▶ REQUIRED ACTION: Scan the data. Collect each line that contains the word "blue".
--- START ---
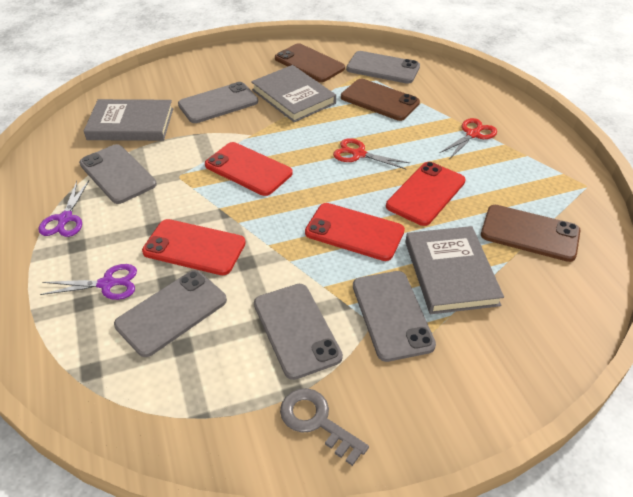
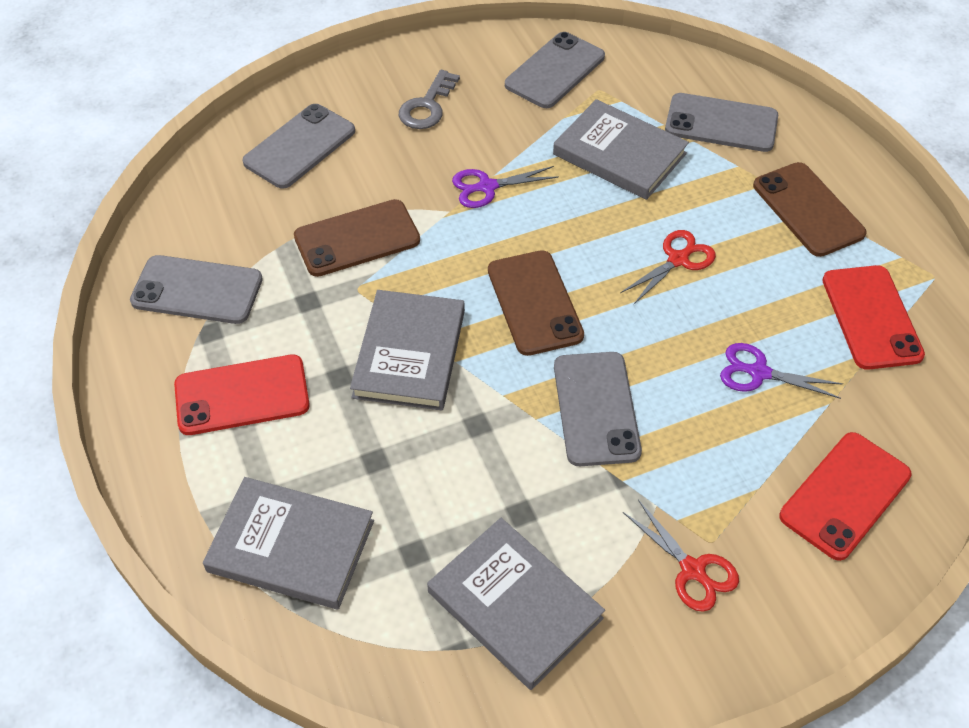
grey book: 3 -> 4
grey phone: 6 -> 5
red phone: 4 -> 3

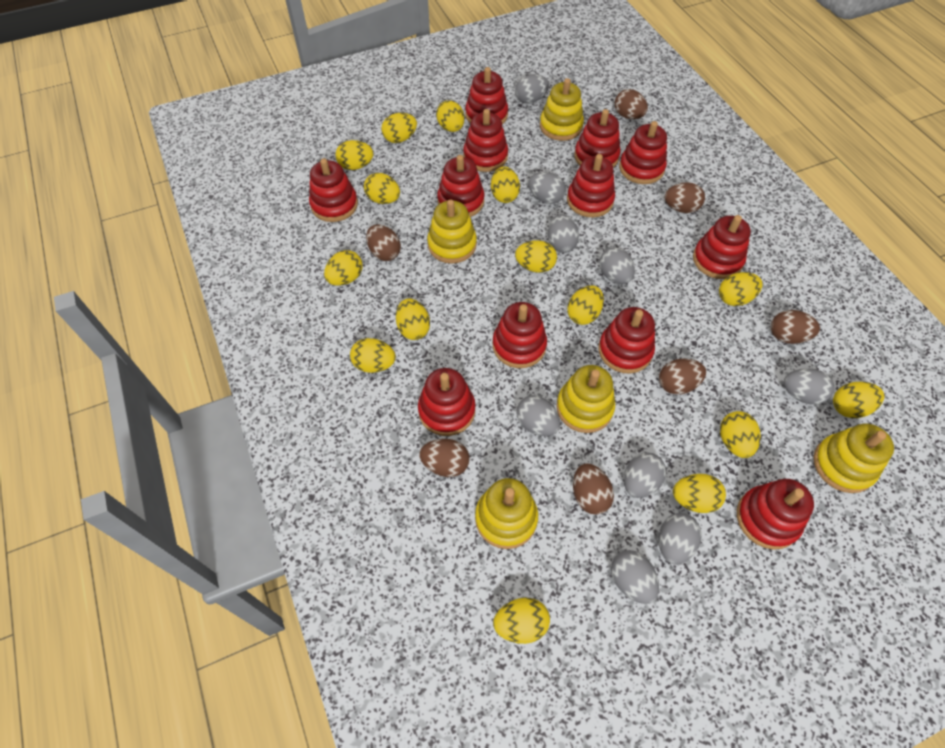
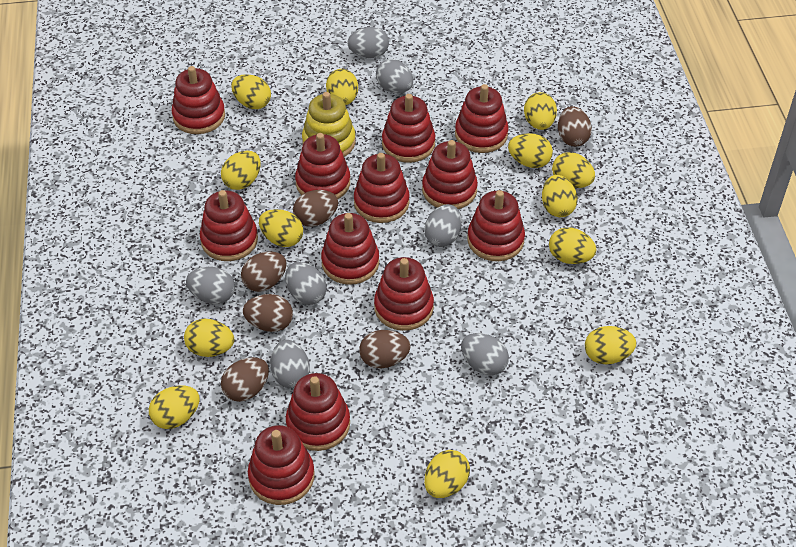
brown egg: 7 -> 6
grey egg: 9 -> 7
yellow egg: 15 -> 13
yellow stacking toy: 5 -> 1

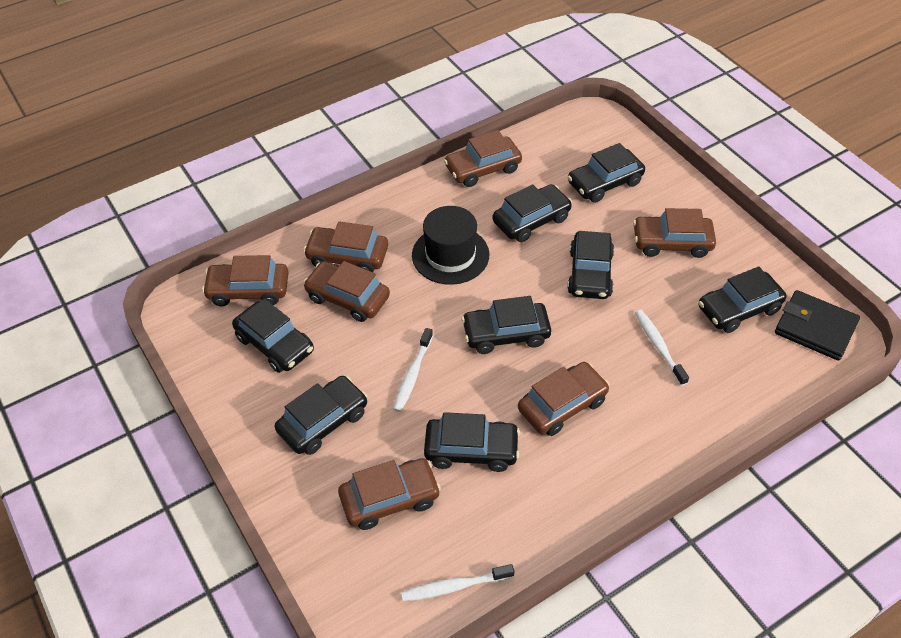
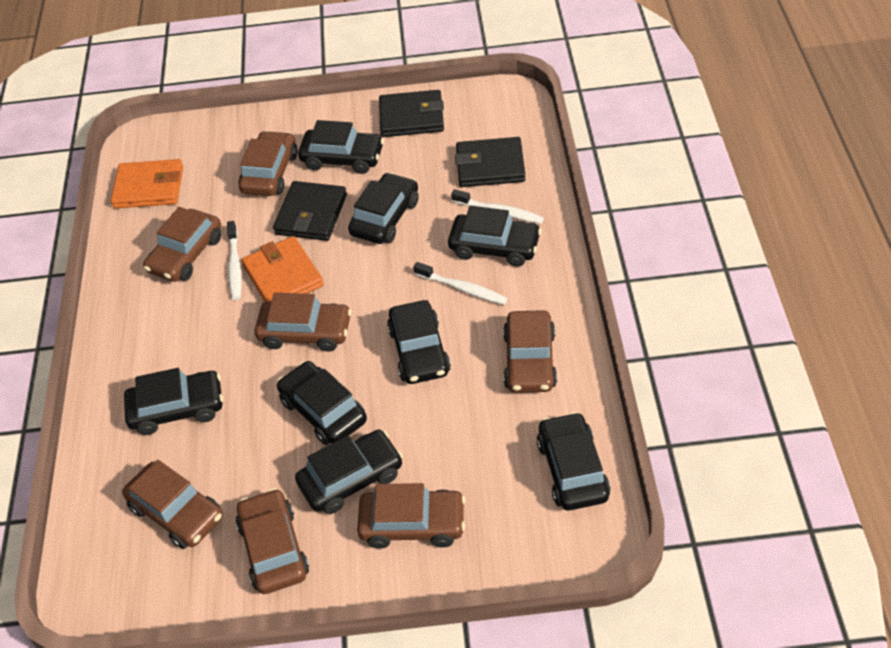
black hat: 1 -> 0
black wallet: 1 -> 3
orange wallet: 0 -> 2

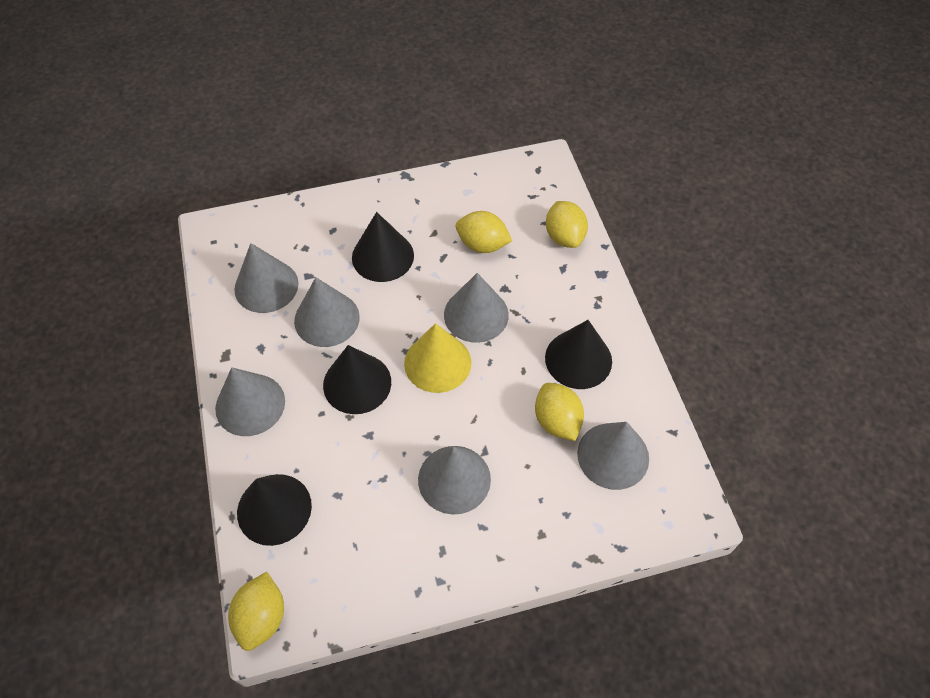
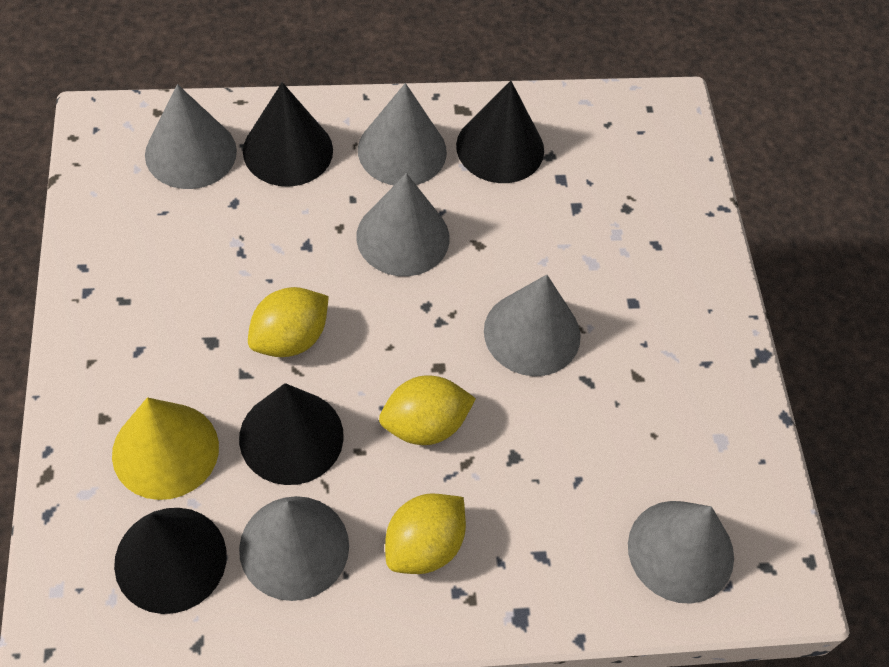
yellow lemon: 4 -> 3

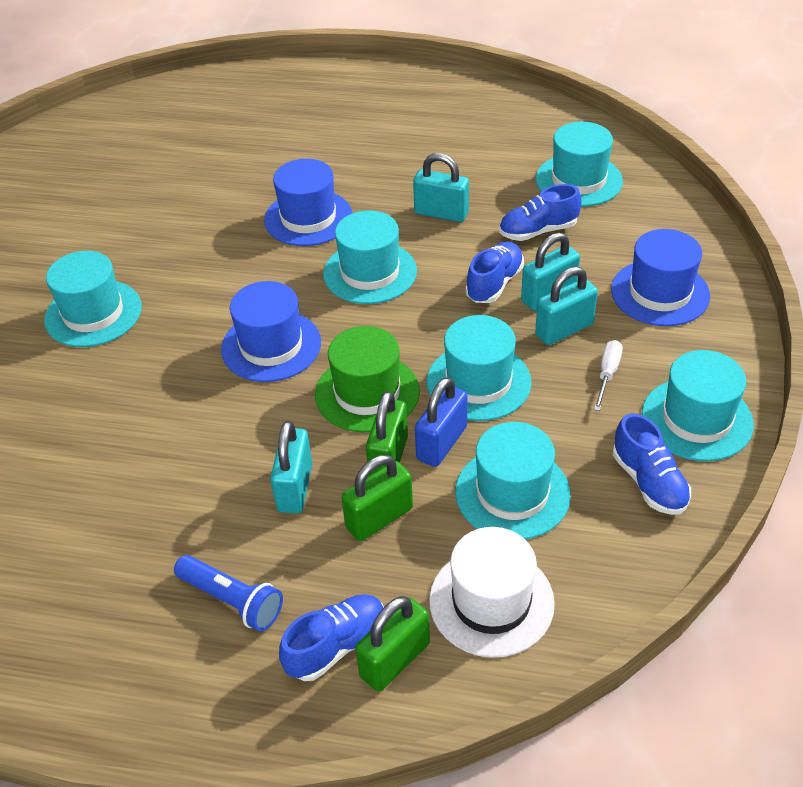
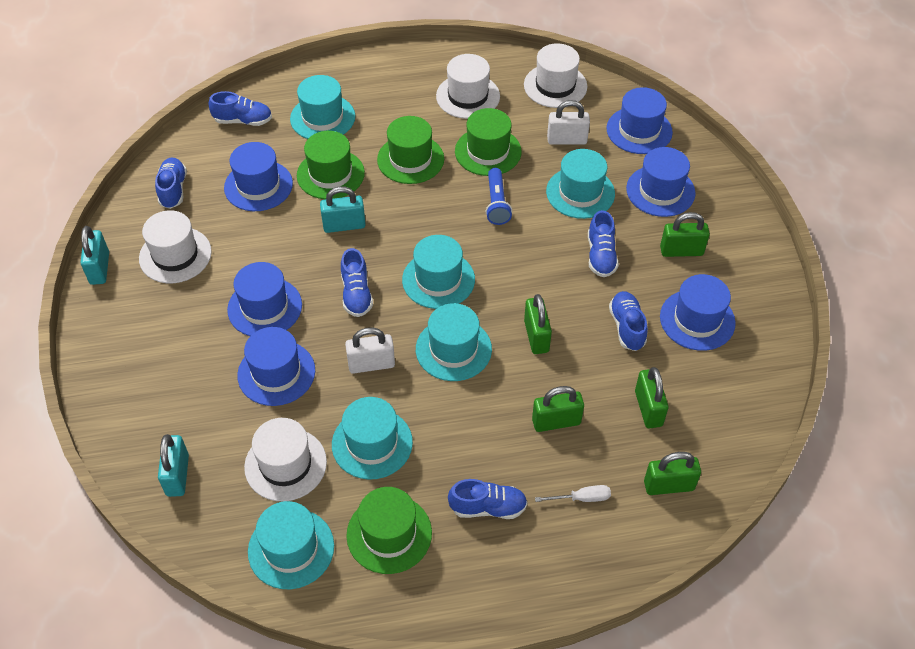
blue hat: 3 -> 6
blue padlock: 1 -> 0
blue shoe: 4 -> 6
green hat: 1 -> 4
green padlock: 3 -> 5
turquoise padlock: 4 -> 3
white hat: 1 -> 4
white padlock: 0 -> 2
--- END ---
▶ SOLUTION TO THE EXERCISE:
blue hat: 3 -> 6
blue padlock: 1 -> 0
blue shoe: 4 -> 6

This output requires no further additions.